[RECORD SET — start]

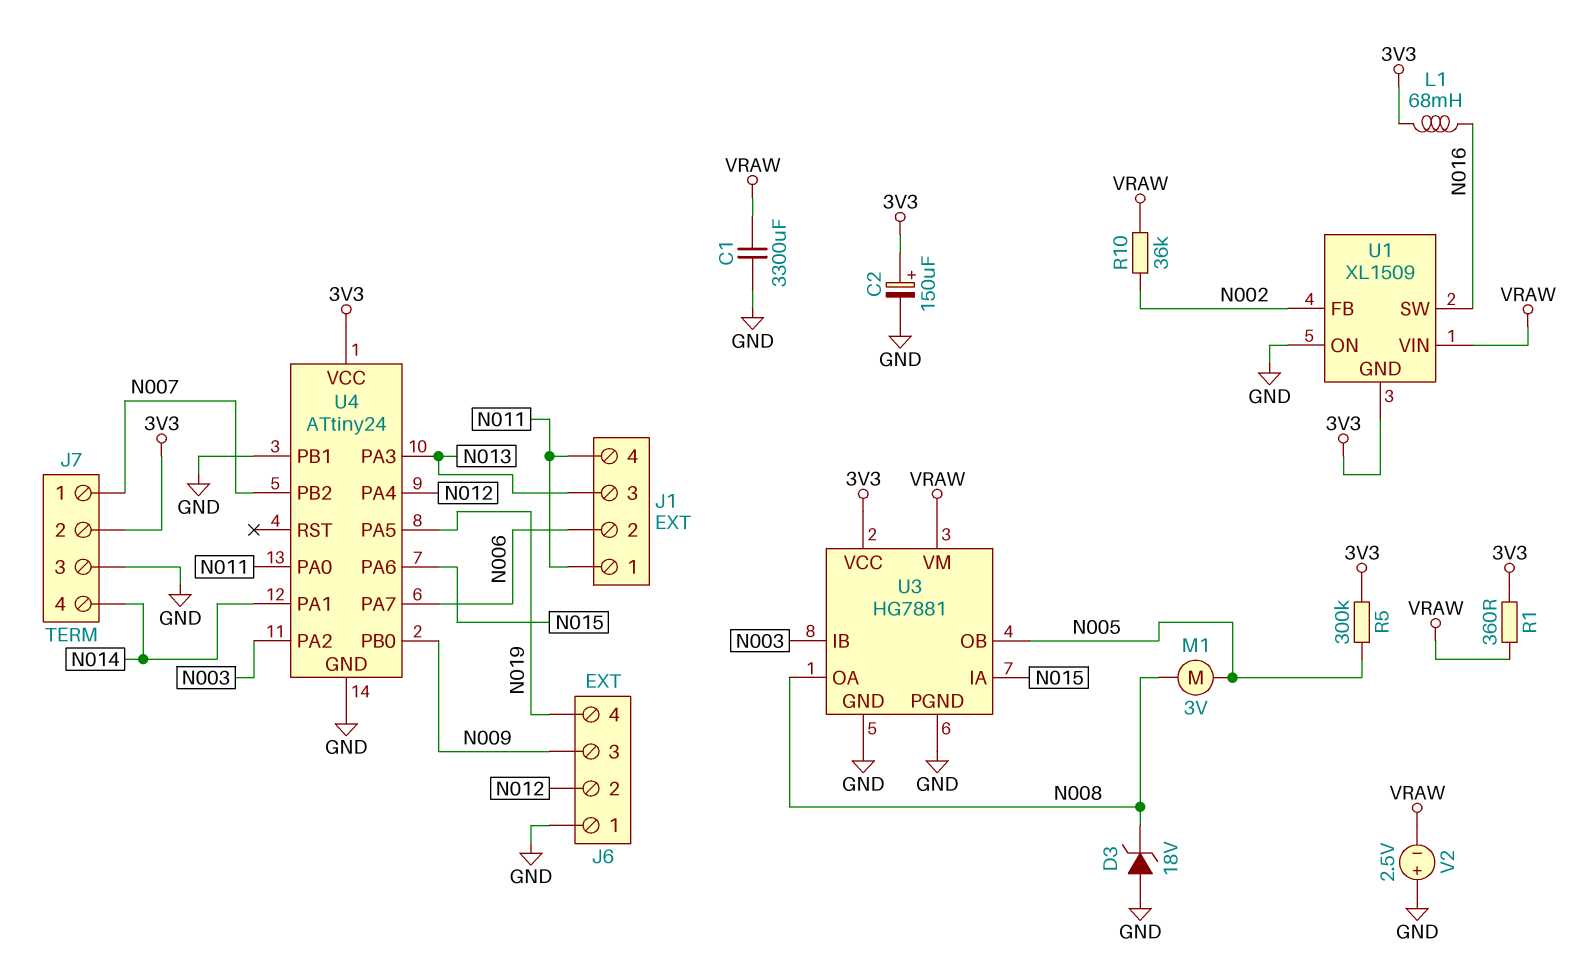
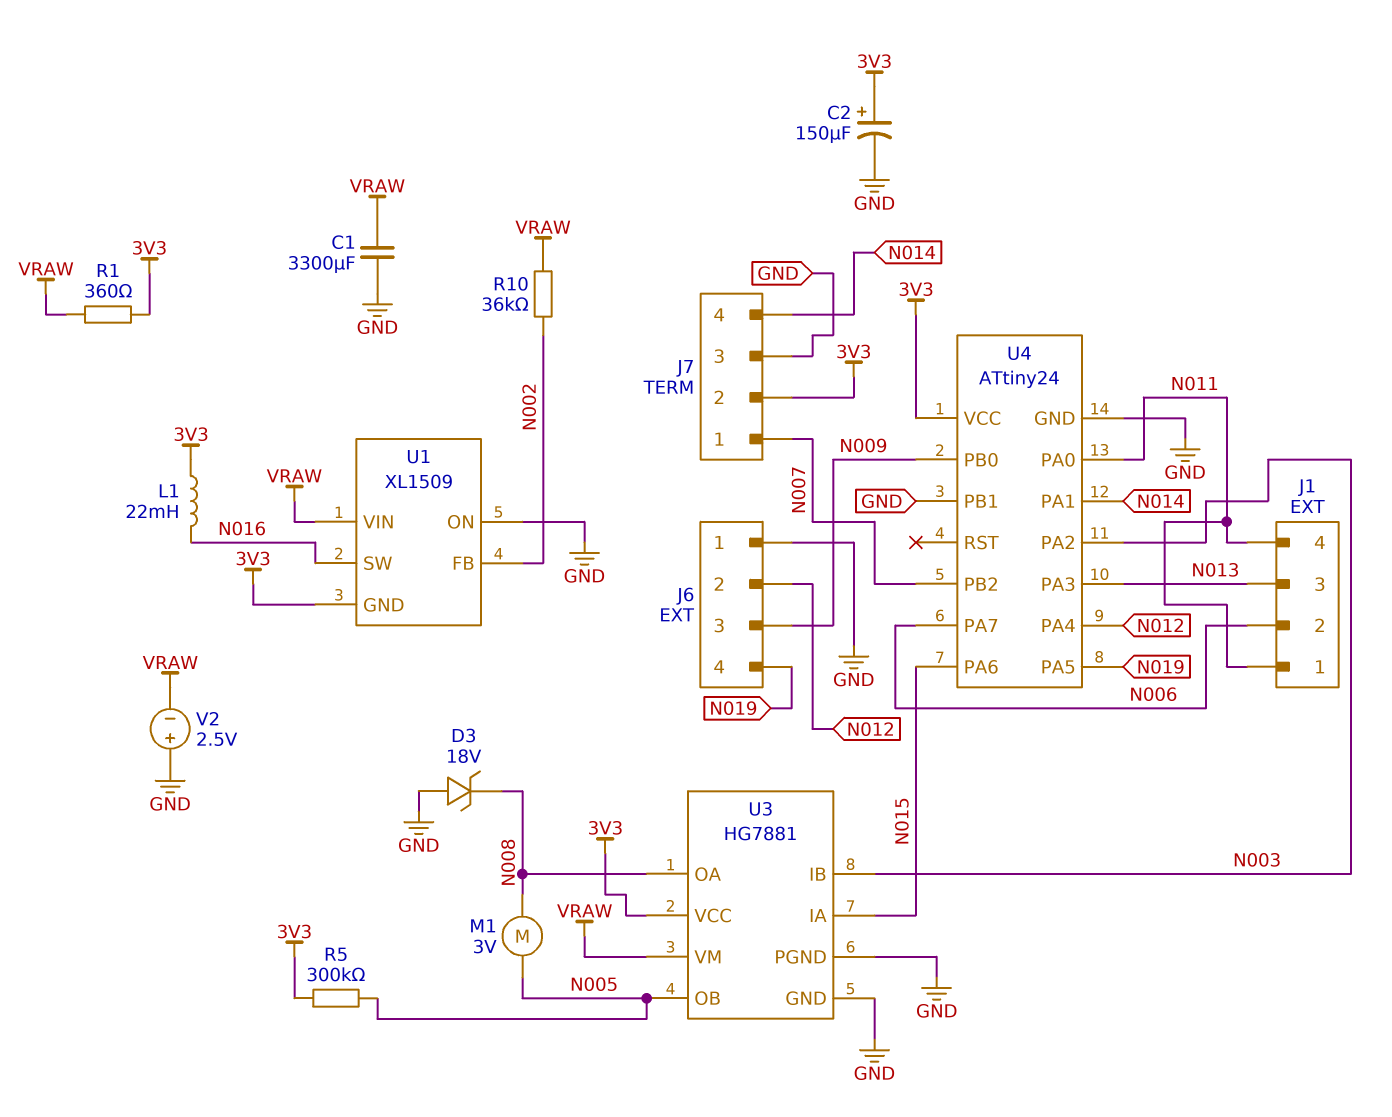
L1: 68mH (3V3, N016) -> 22mH (3V3, N016)

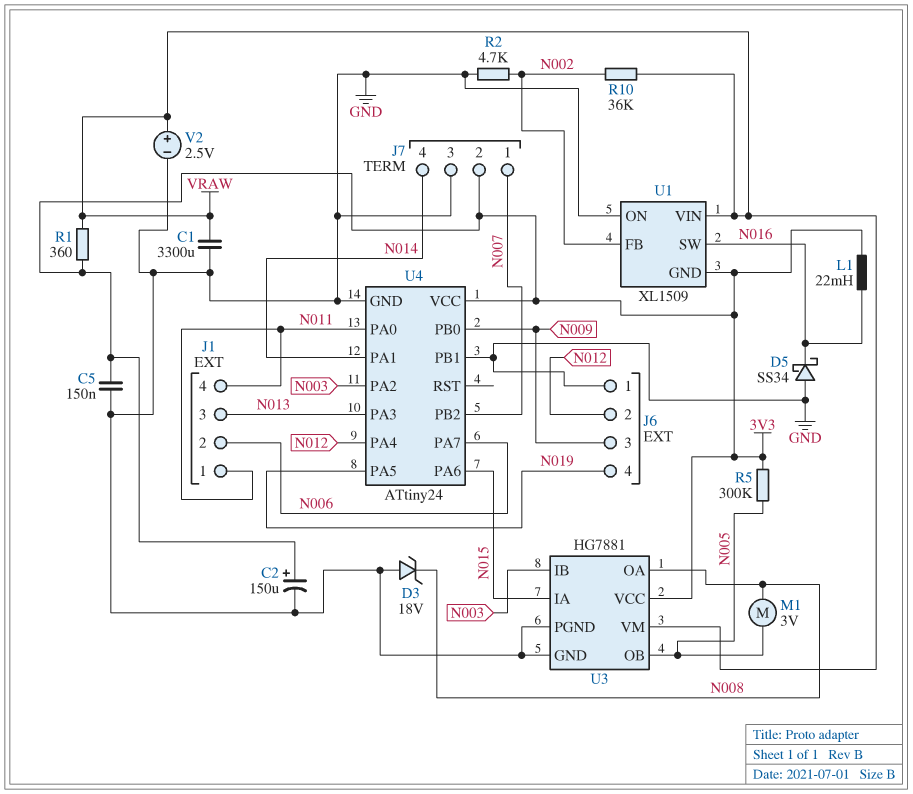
C5: none -> 150nF (3V3, GND)
D5: none -> schottky SS34 (A GND, K N016)
R2: none -> 4.7k (GND, N002)
V2: 2.5V (plus GND, minus VRAW) -> 2.5V (plus VRAW, minus GND)

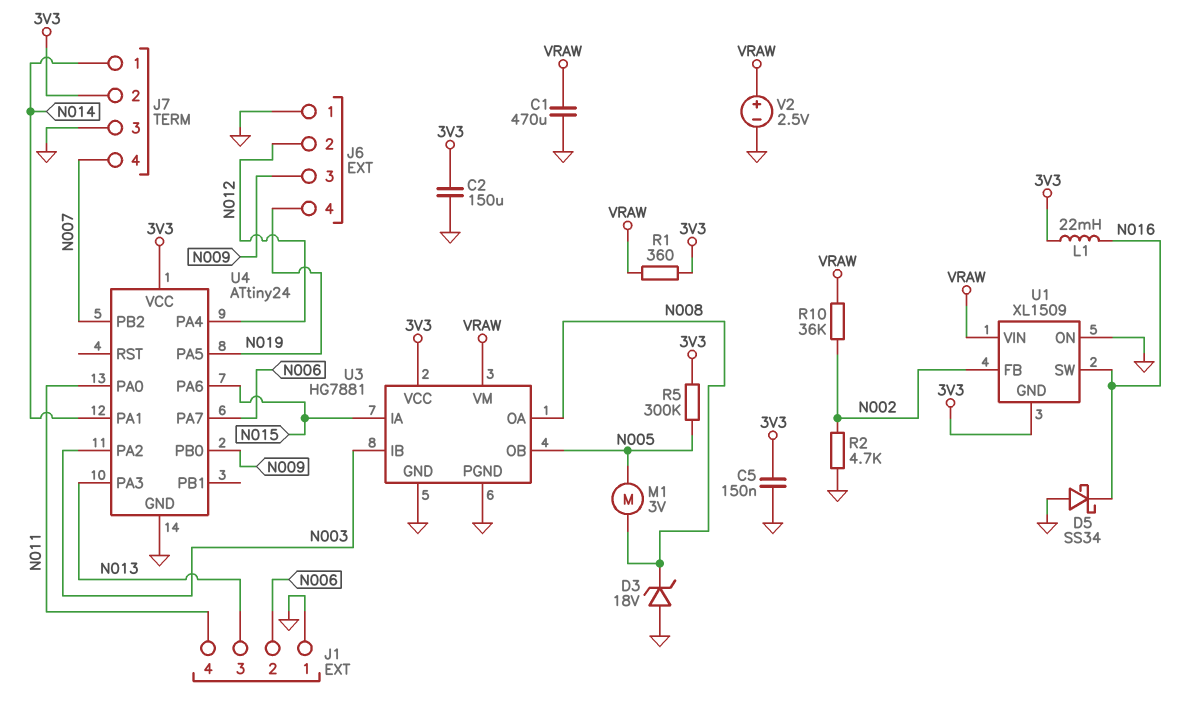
C1: 3300uF (GND, VRAW) -> 470uF (GND, VRAW)
C2: 150uF (plus 3V3, minus GND) -> 150uF (3V3, GND)
J1 pin 1: N011 -> GND
J7 pin 1: N007 -> N014
J7 pin 4: N014 -> N007
U4 pin PB1: GND -> none

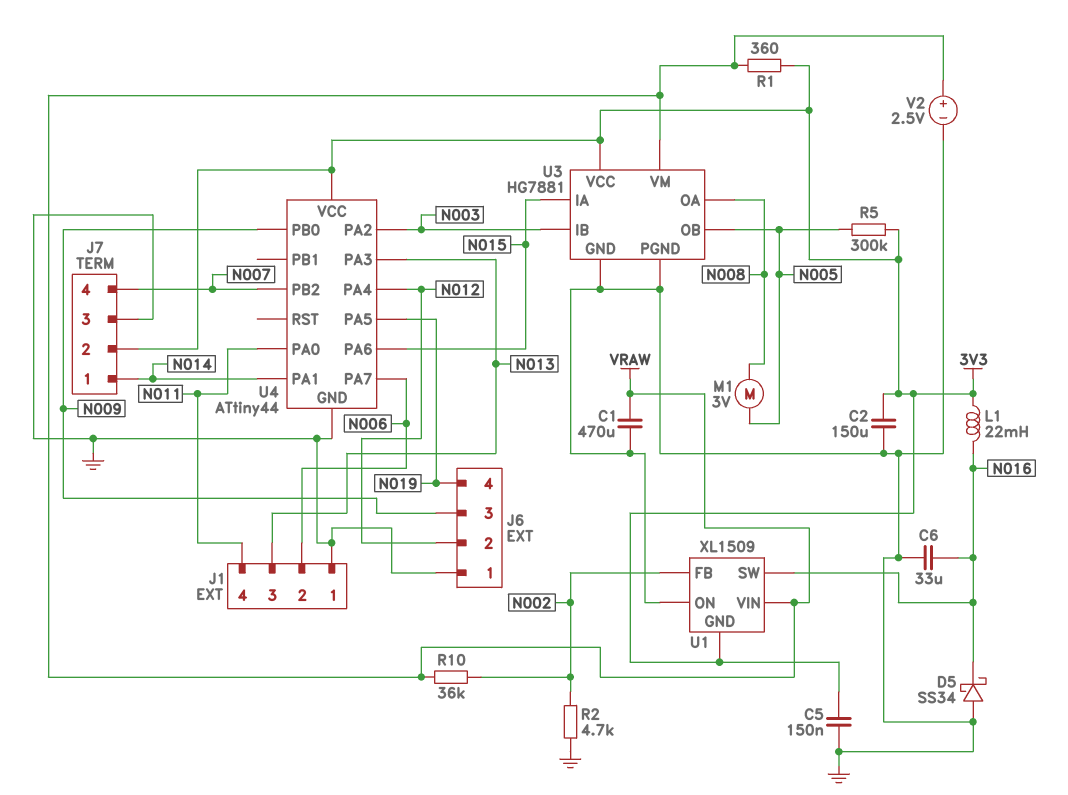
C6: none -> 33uF (GND, N016)
D3: zener 18V (A GND, K N008) -> none
U4: ATtiny24 -> ATtiny44

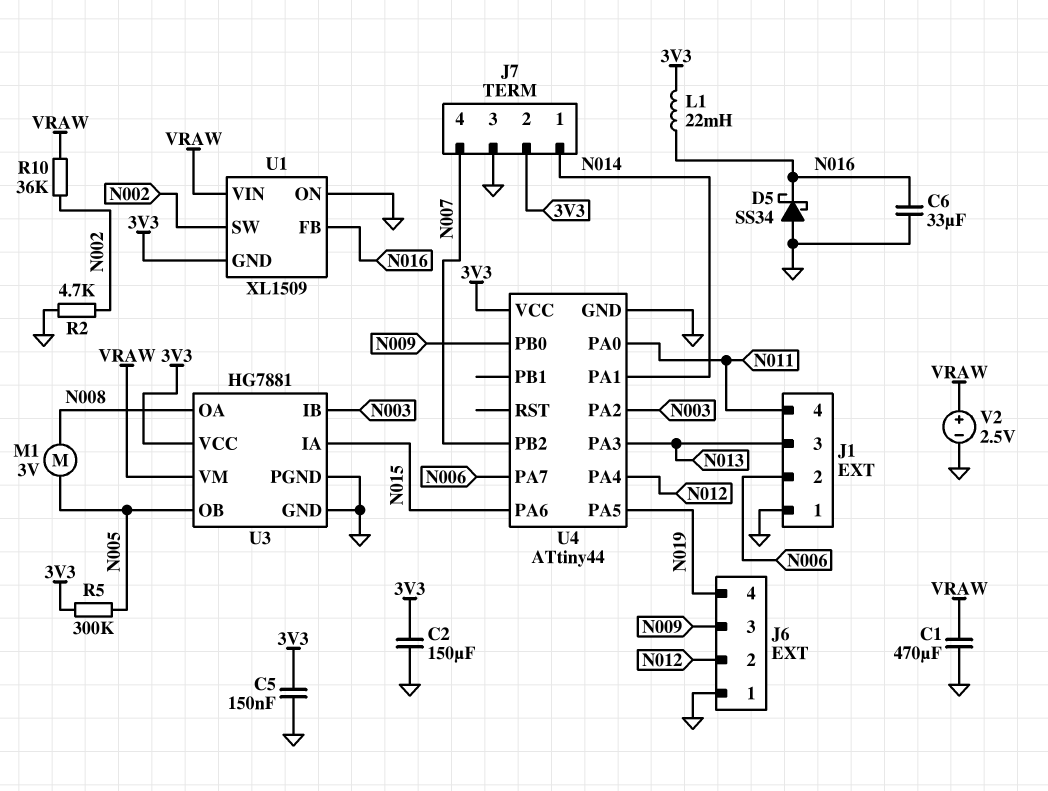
R1: 360 (3V3, VRAW) -> none
U1 pin FB: N002 -> N016
U1 pin SW: N016 -> N002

[RECORD SET — finish]

Starting at the line that contains "U4: ATtiny24 -> ATtiny44", write out every line through the end of the entries above exactly, and omit the pictures.

WRITTEN ANSWER>
U4: ATtiny24 -> ATtiny44

R1: 360 (3V3, VRAW) -> none
U1 pin FB: N002 -> N016
U1 pin SW: N016 -> N002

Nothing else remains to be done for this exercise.